_Exercise aim_
Wherever the word "rectangle" turns up in a line of the entries, copy that line.

** Opening Data for review block **

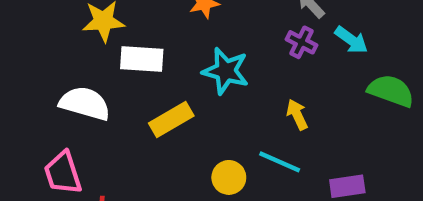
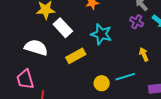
white rectangle: (142, 59) -> (63, 28), turned 42
yellow arrow: (297, 115) -> (144, 54), moved
cyan line: (280, 162) -> (125, 77), turned -42

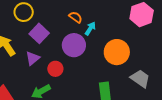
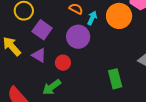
orange circle: (117, 52) -> (119, 16), moved
purple triangle: (33, 58) -> (39, 55), turned -42

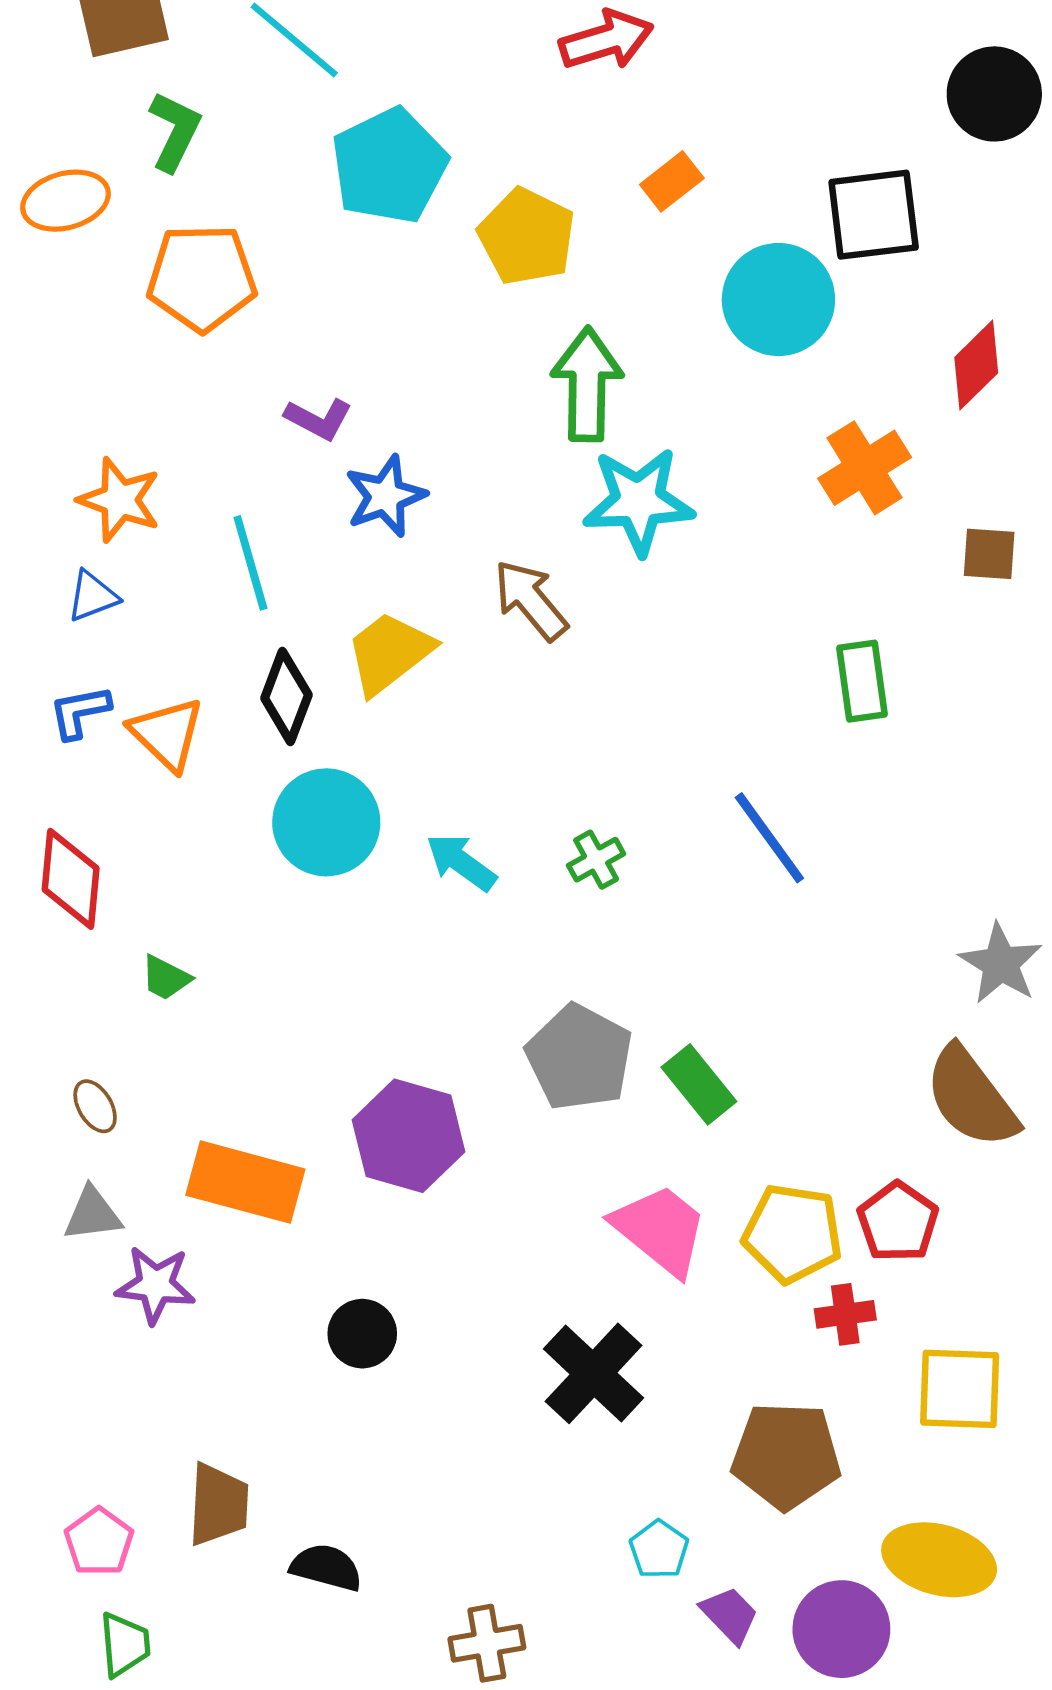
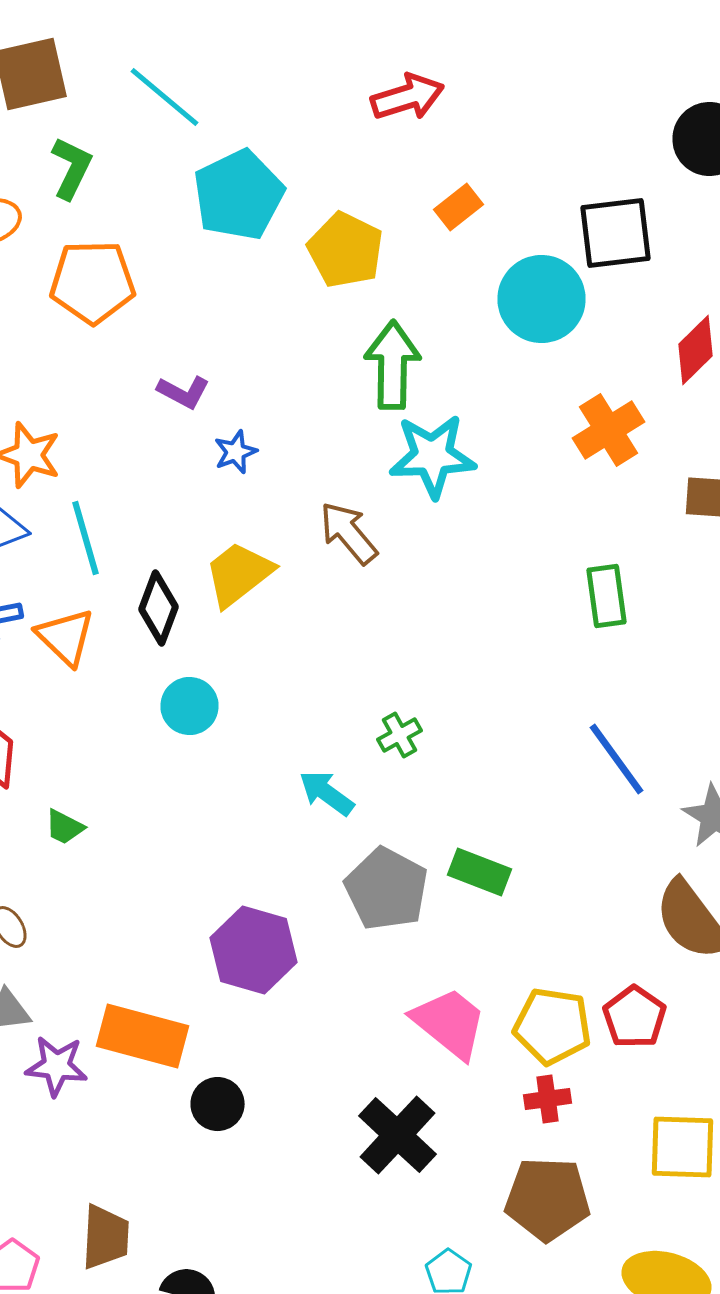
blue star: (385, 496) -> (236, 452), size x0.7
cyan line: (250, 563) -> (86, 538), moved
cyan circle: (326, 822) -> (190, 706), size x0.7
blue line: (769, 838) -> (616, 759), moved
cyan arrow: (461, 862) -> (326, 793), moved
green rectangle: (699, 1084) -> (480, 872), moved, turned -30
orange rectangle: (245, 1182) -> (142, 1036), moved
red cross: (845, 1314) -> (548, 1099), moved

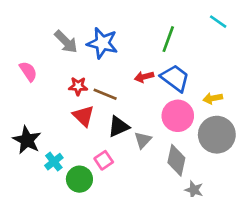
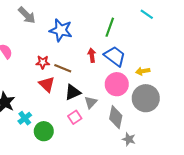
gray arrow: (66, 42) -> (27, 15), moved
red arrow: (144, 77) -> (92, 55), turned 96
pink square: (104, 160) -> (75, 117), moved

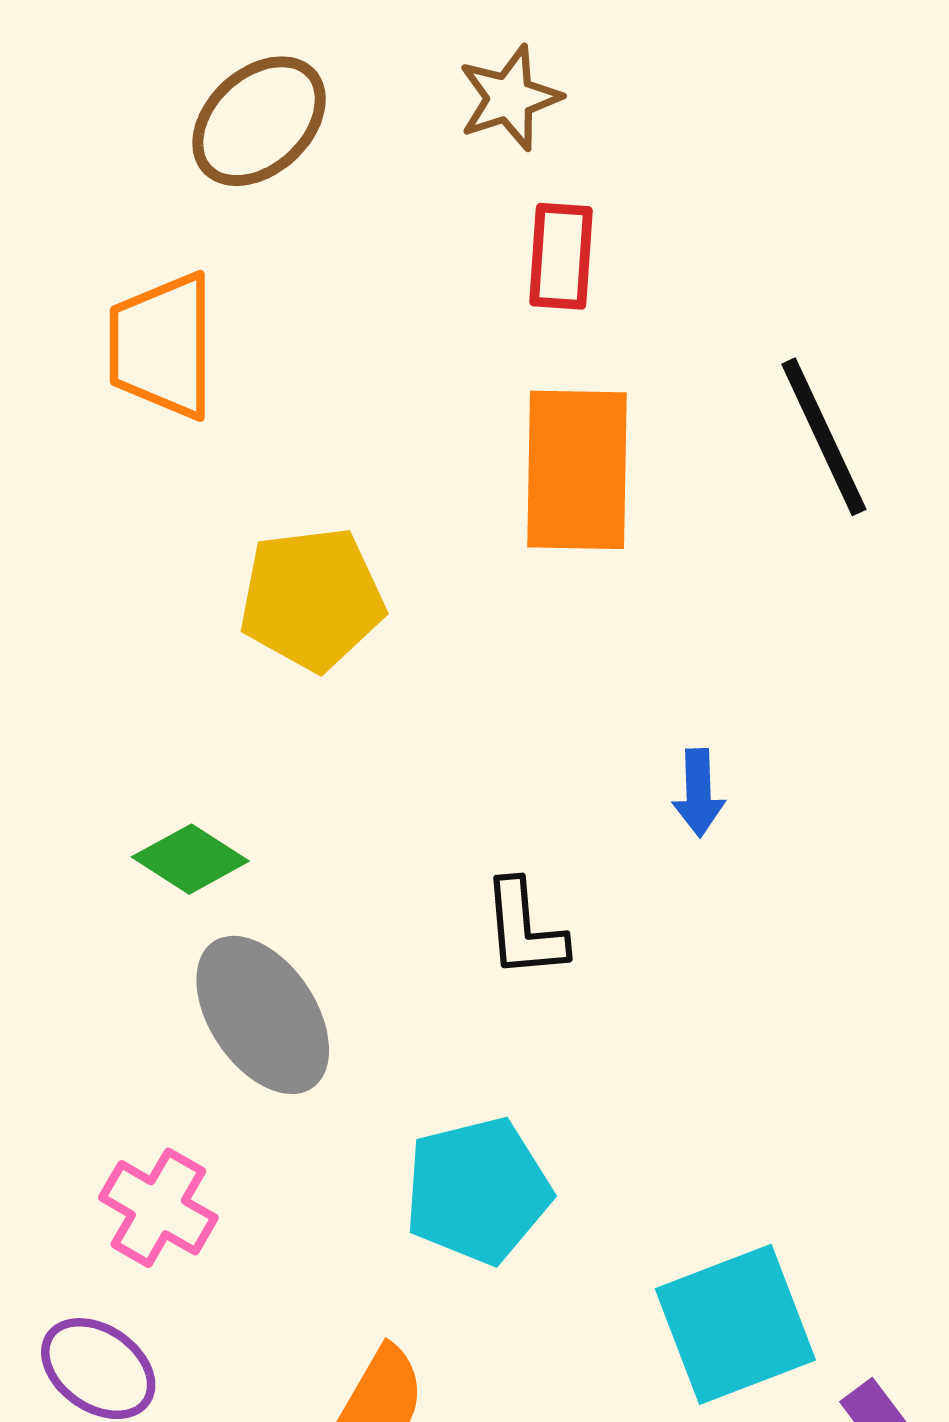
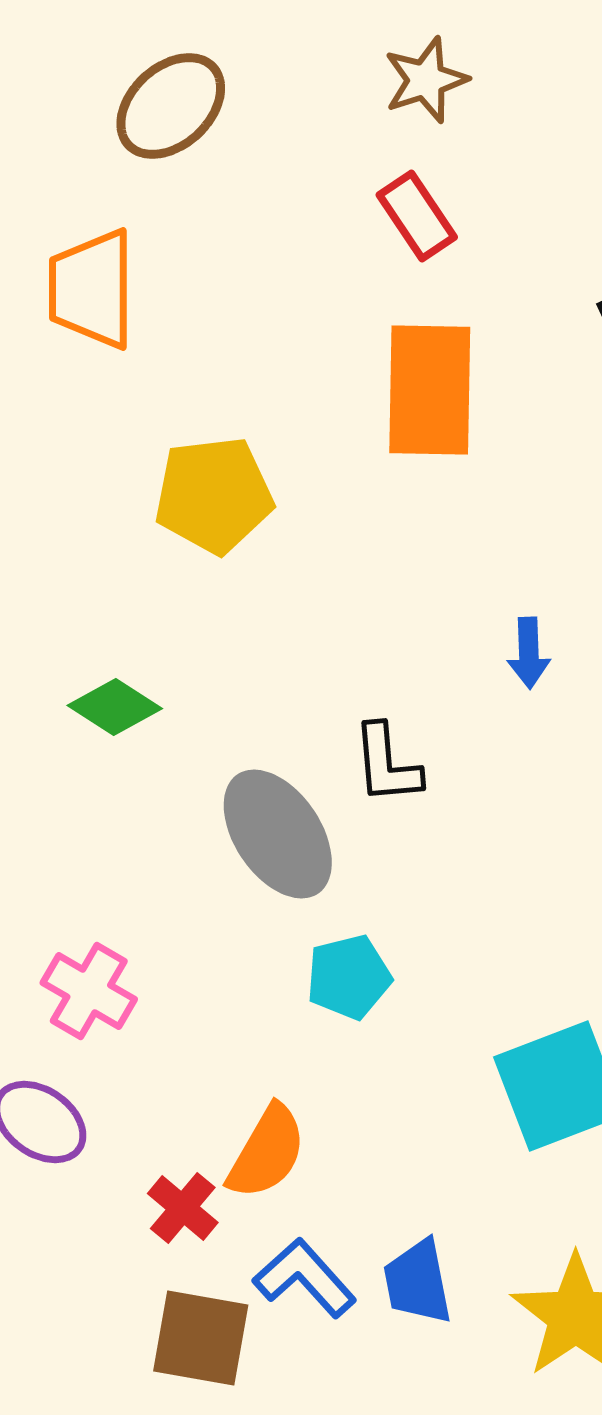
brown star: (509, 98) -> (426, 80), moved
red rectangle: (561, 256) -> (417, 216), turned -38
gray ellipse: (263, 1015) -> (278, 834), moved
cyan pentagon: (478, 1191) -> (349, 977), size x0.7

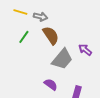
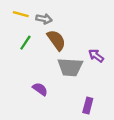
gray trapezoid: (62, 59) -> (70, 67), turned 55
purple semicircle: (51, 84) -> (40, 89), moved

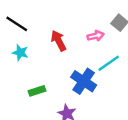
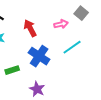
blue cross: (84, 81) -> (39, 56), moved

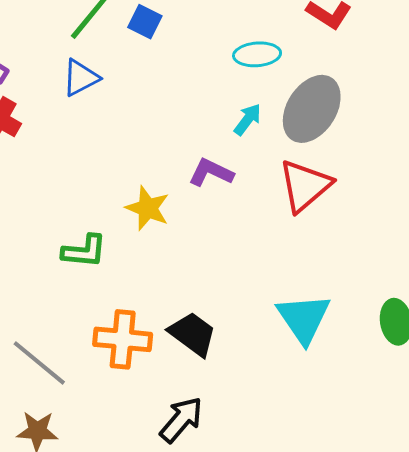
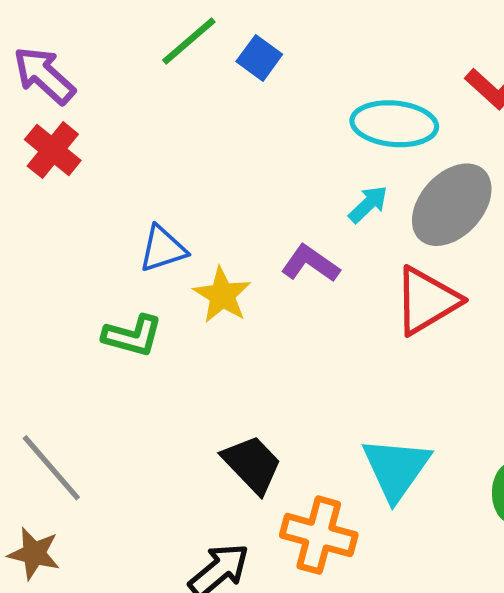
cyan ellipse: (257, 54) -> (394, 124), size x1.4
blue triangle: (81, 78) -> (163, 249), moved
orange cross: (123, 339) -> (319, 535), moved

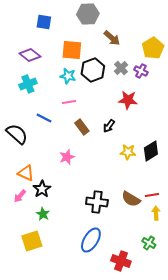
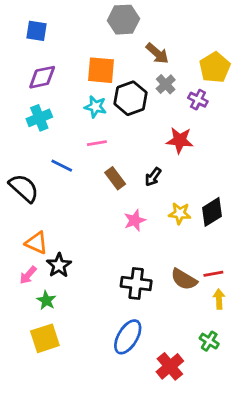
blue square: (44, 22) -> (36, 31), moved
purple diamond: (30, 55) -> (42, 77), turned -50
gray cross: (121, 68) -> (166, 84), moved
pink star: (67, 157) -> (135, 220), moved
green star: (43, 214) -> (46, 300), moved
red cross: (121, 261) -> (170, 366), turned 30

** Closing Data for review block **

_Response to the task_
white rectangle: (142, 59) -> (63, 28), turned 42
green rectangle: (699, 1084) -> (480, 872), moved, turned -30
orange rectangle: (245, 1182) -> (142, 1036), moved
red rectangle: (561, 256) -> (417, 216), turned -38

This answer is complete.